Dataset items
· · · ·

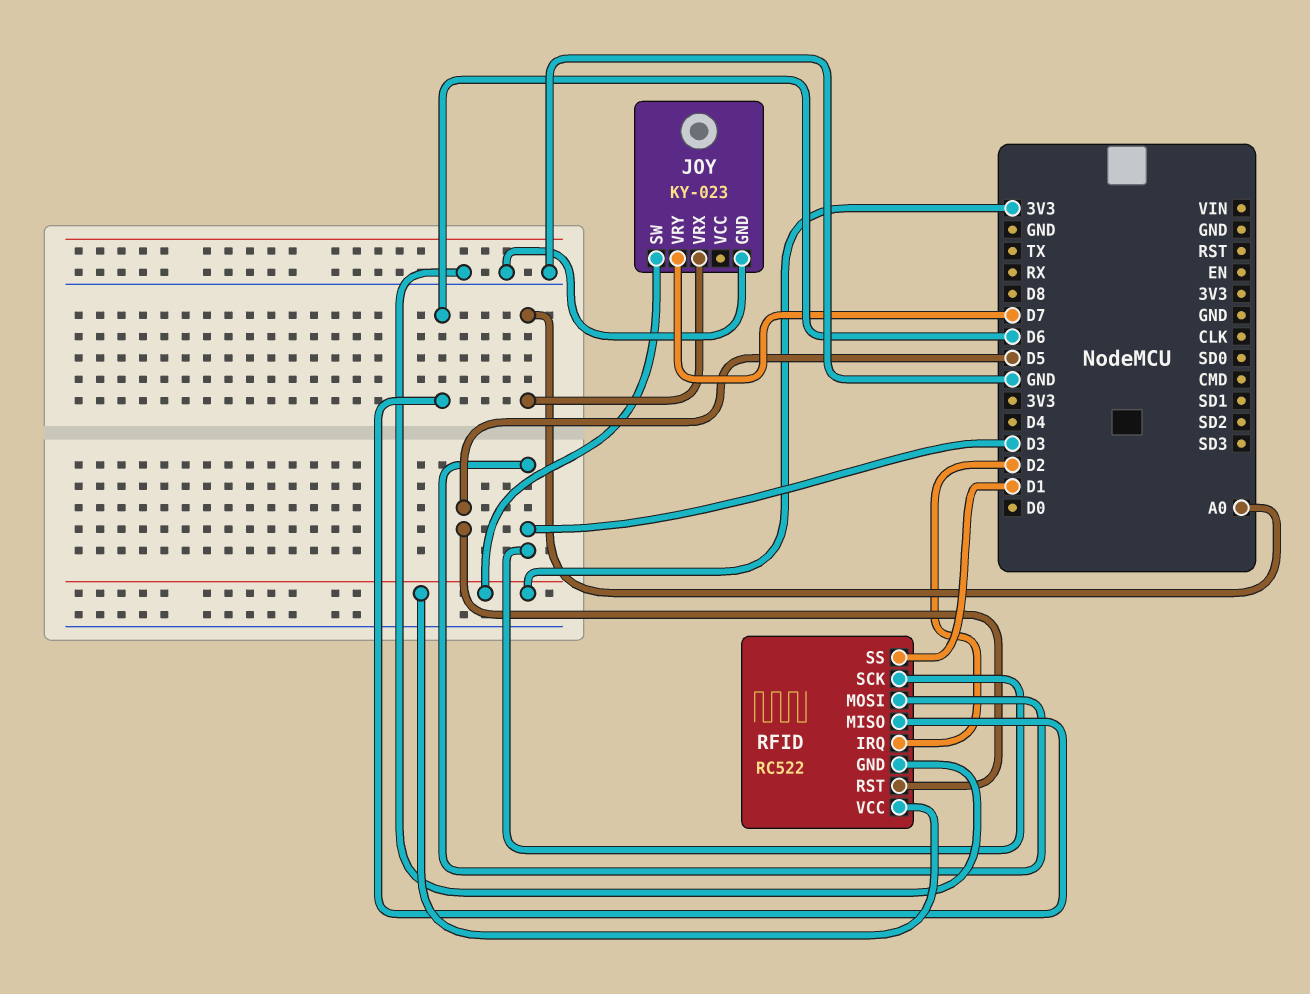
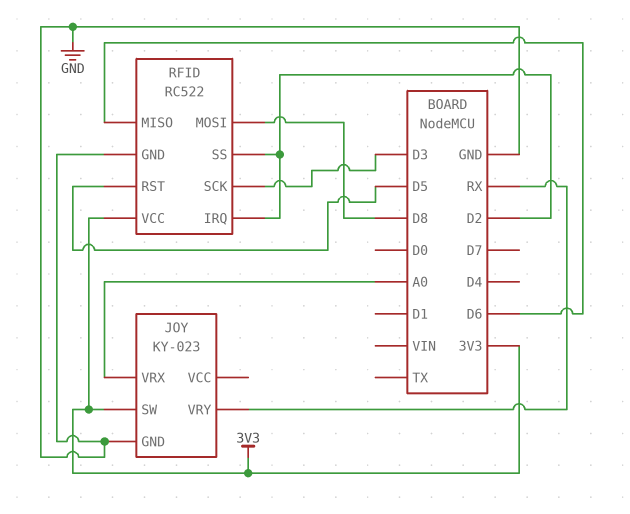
JOY pin VRY: D7 -> RX
RFID pin MOSI: D3 -> D8
RFID pin SS: D1 -> D2

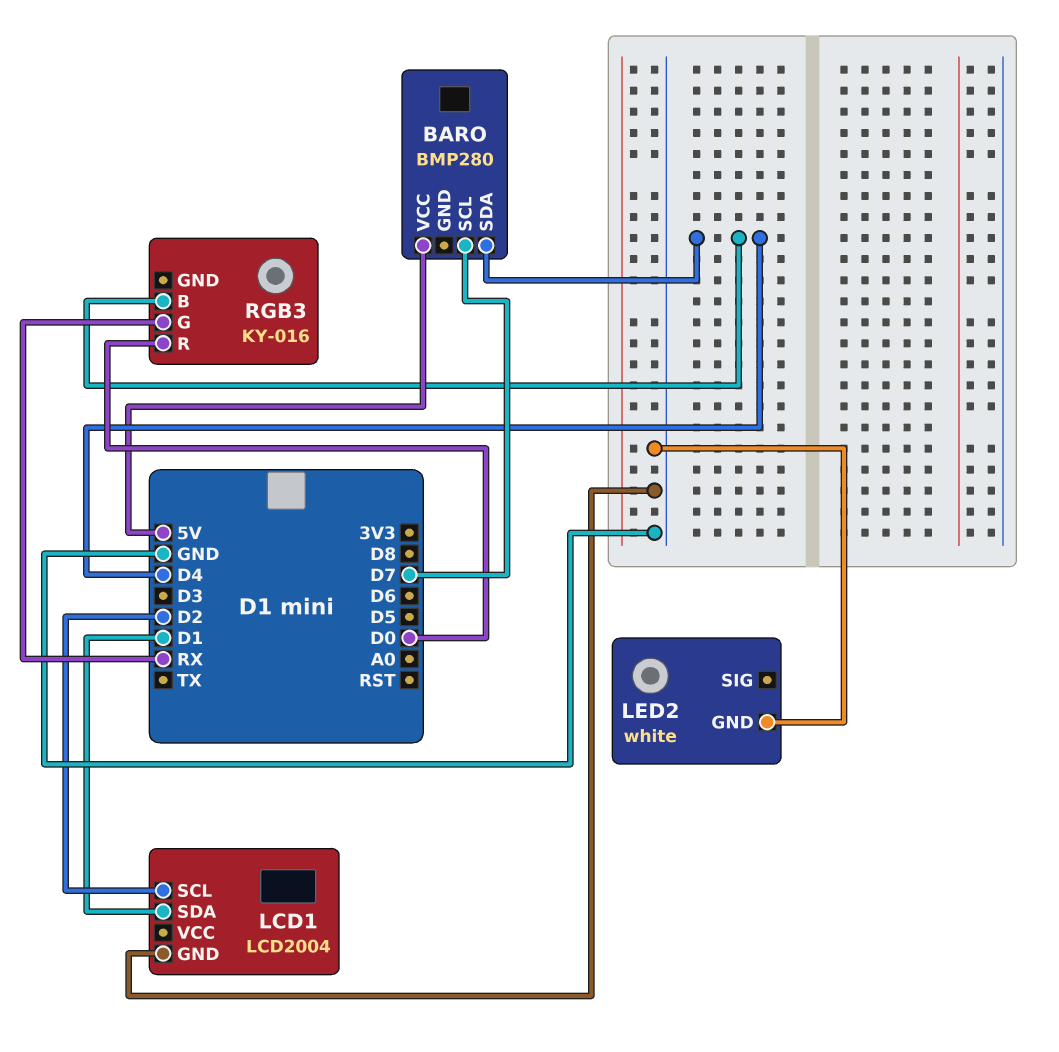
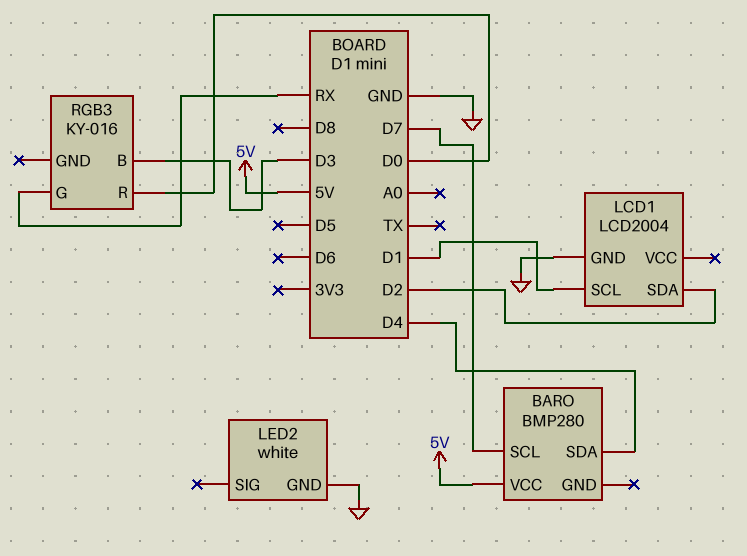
LCD1 pin SCL: D2 -> D1
LCD1 pin SDA: D1 -> D2
RGB3 pin B: D4 -> D3

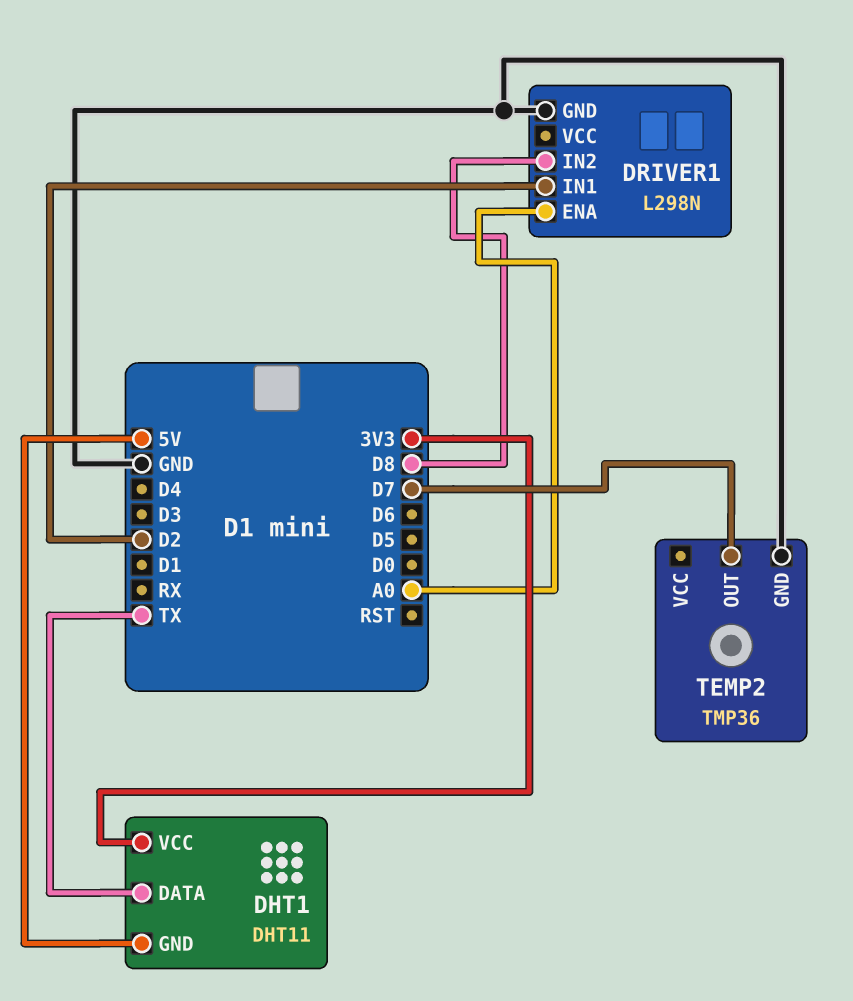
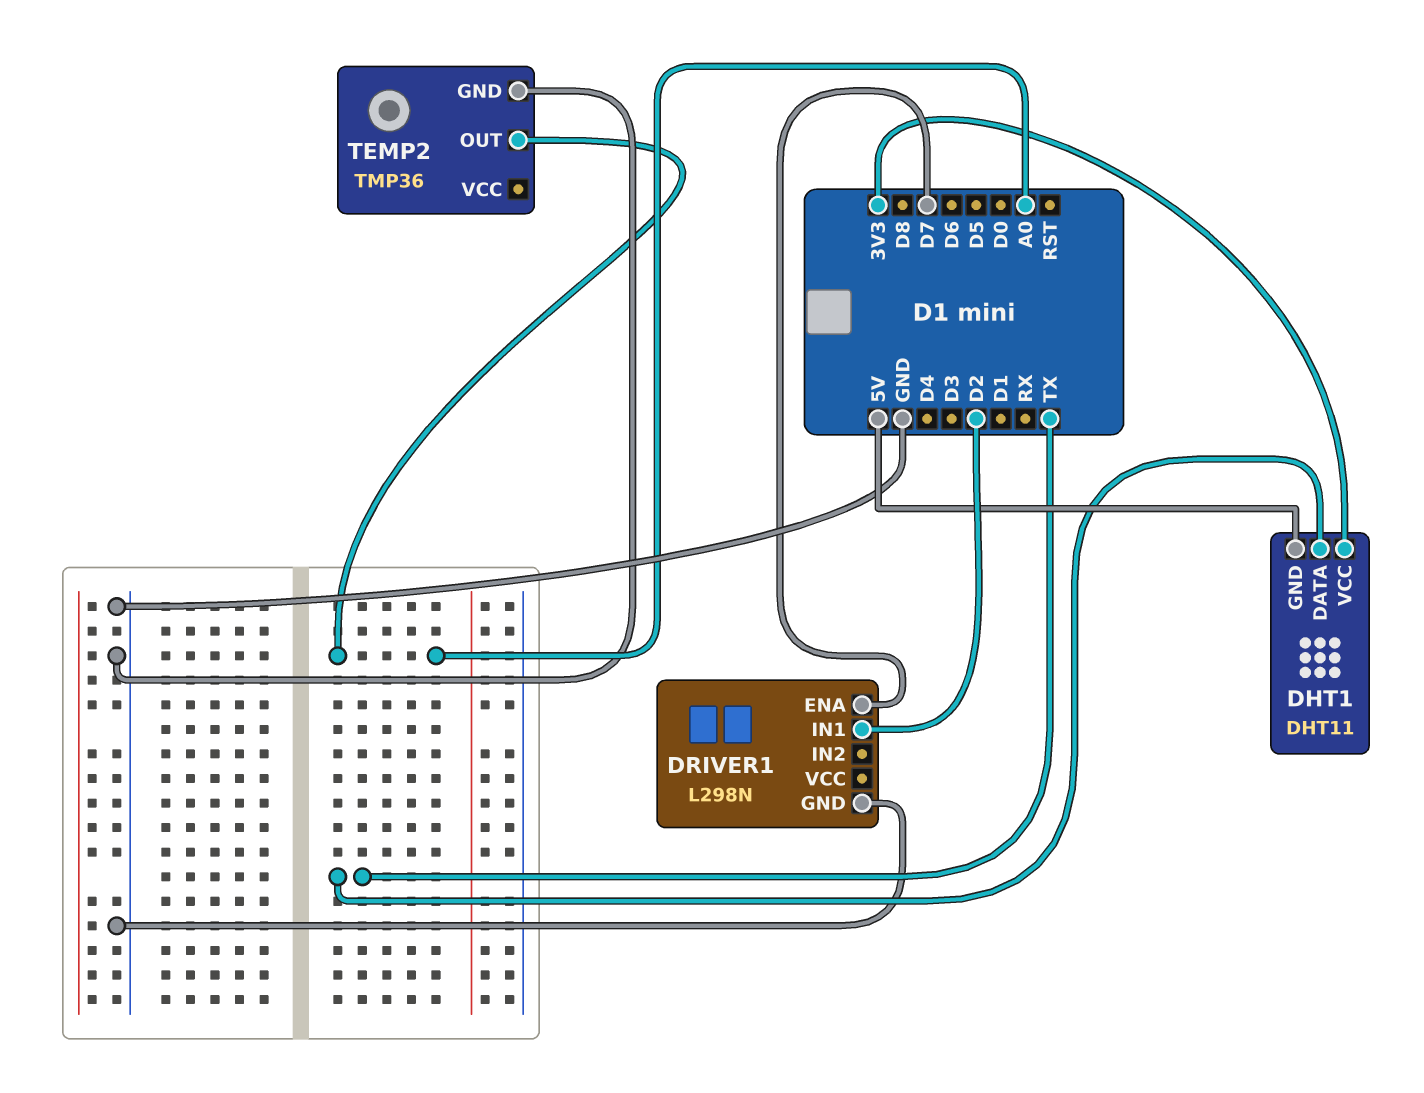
DRIVER1 pin ENA: A0 -> D7
DRIVER1 pin IN2: D8 -> none
TEMP2 pin OUT: D7 -> A0

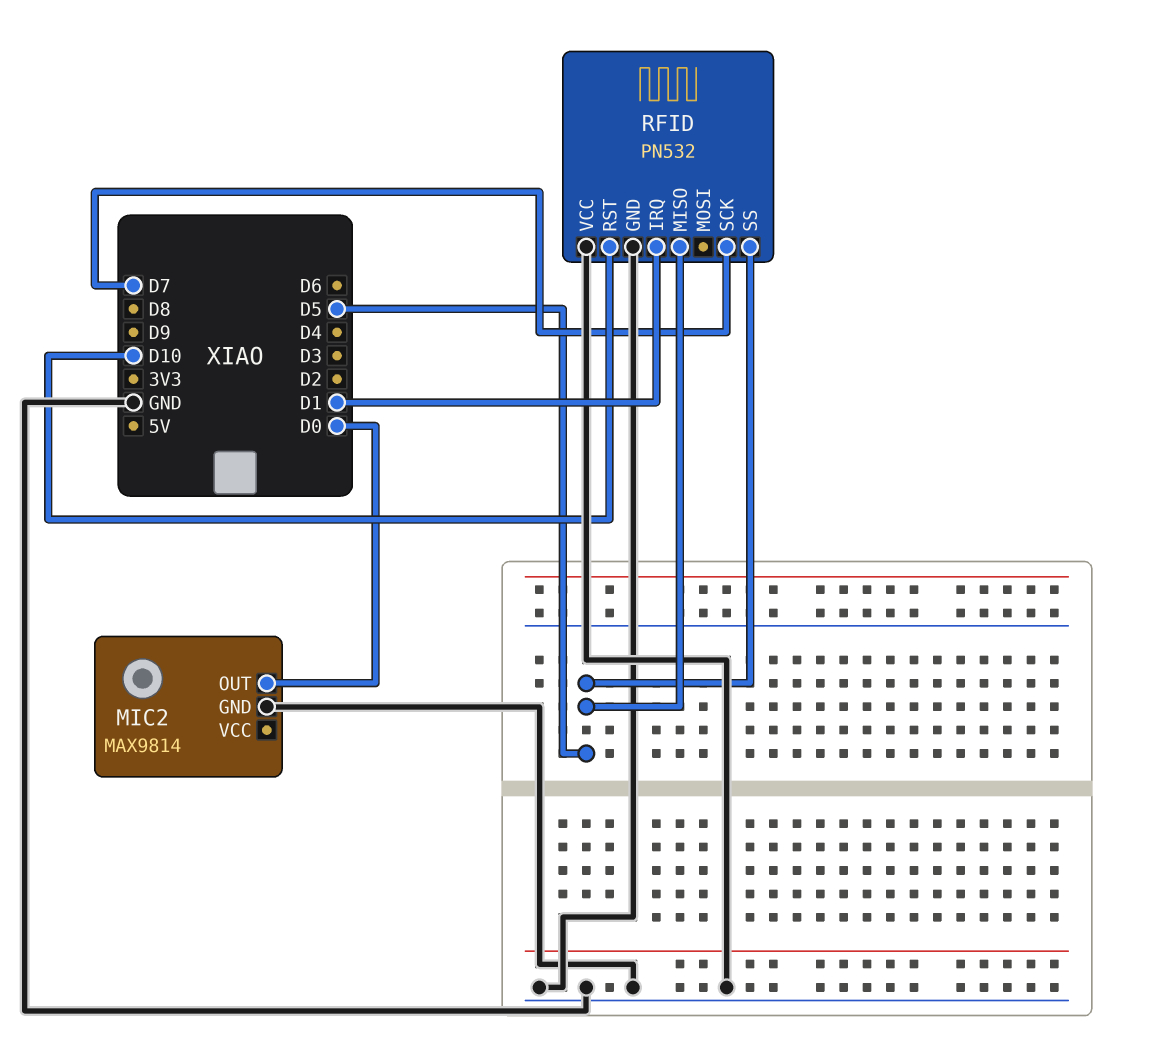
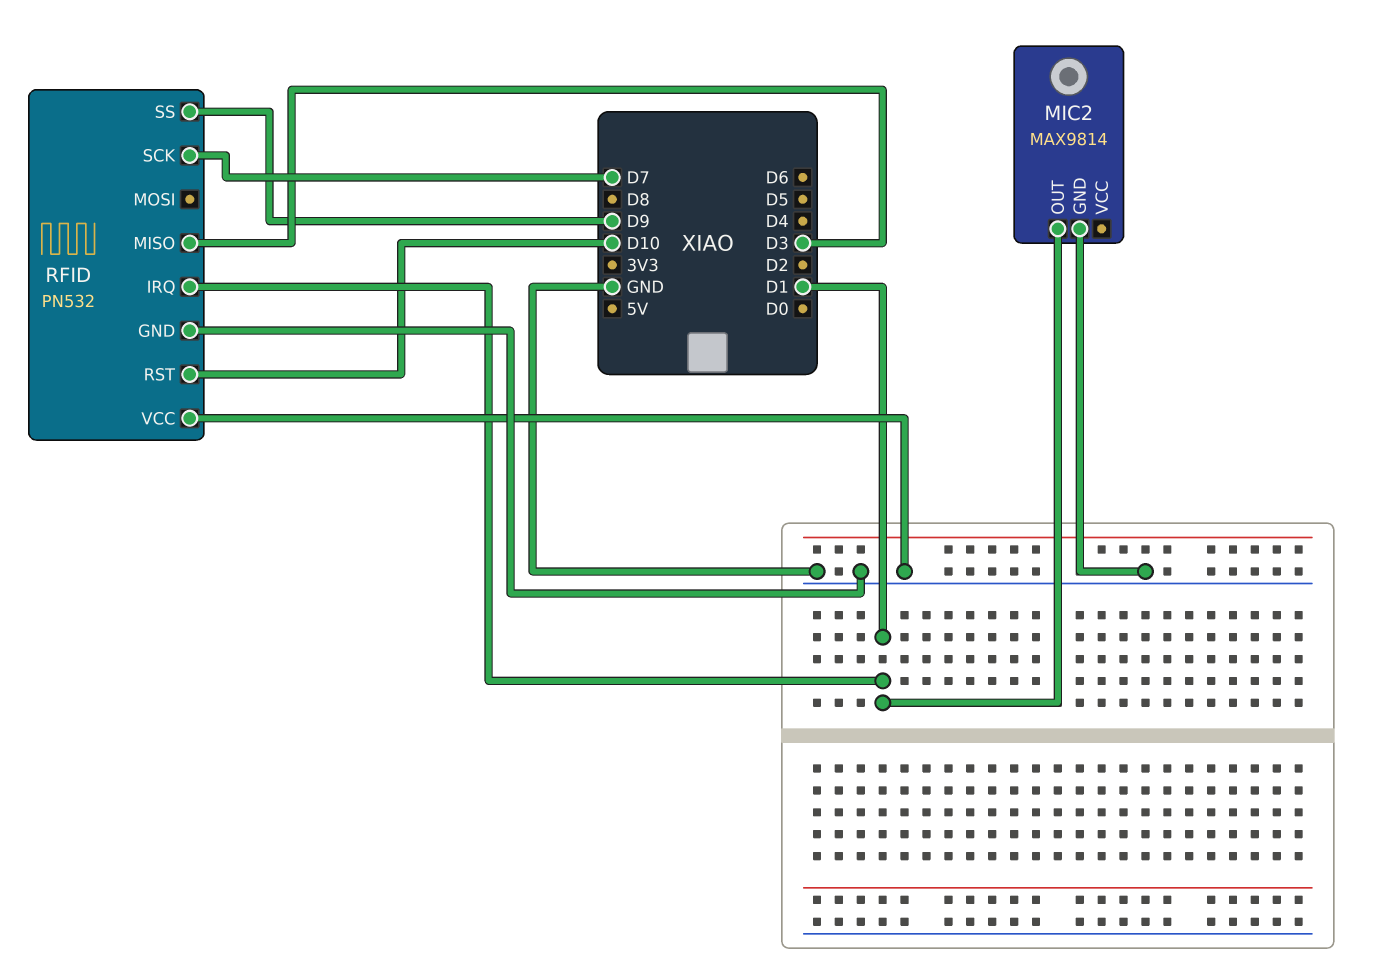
MIC2 pin OUT: D0 -> D1
RFID pin MISO: D5 -> D3
RFID pin SS: D5 -> D9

· · · ·

▶ ASSIGNED TASK
A single figure is the whole answer here: the number of lines in the records above that include "RFID".

▶ WRITTEN ANSWER
4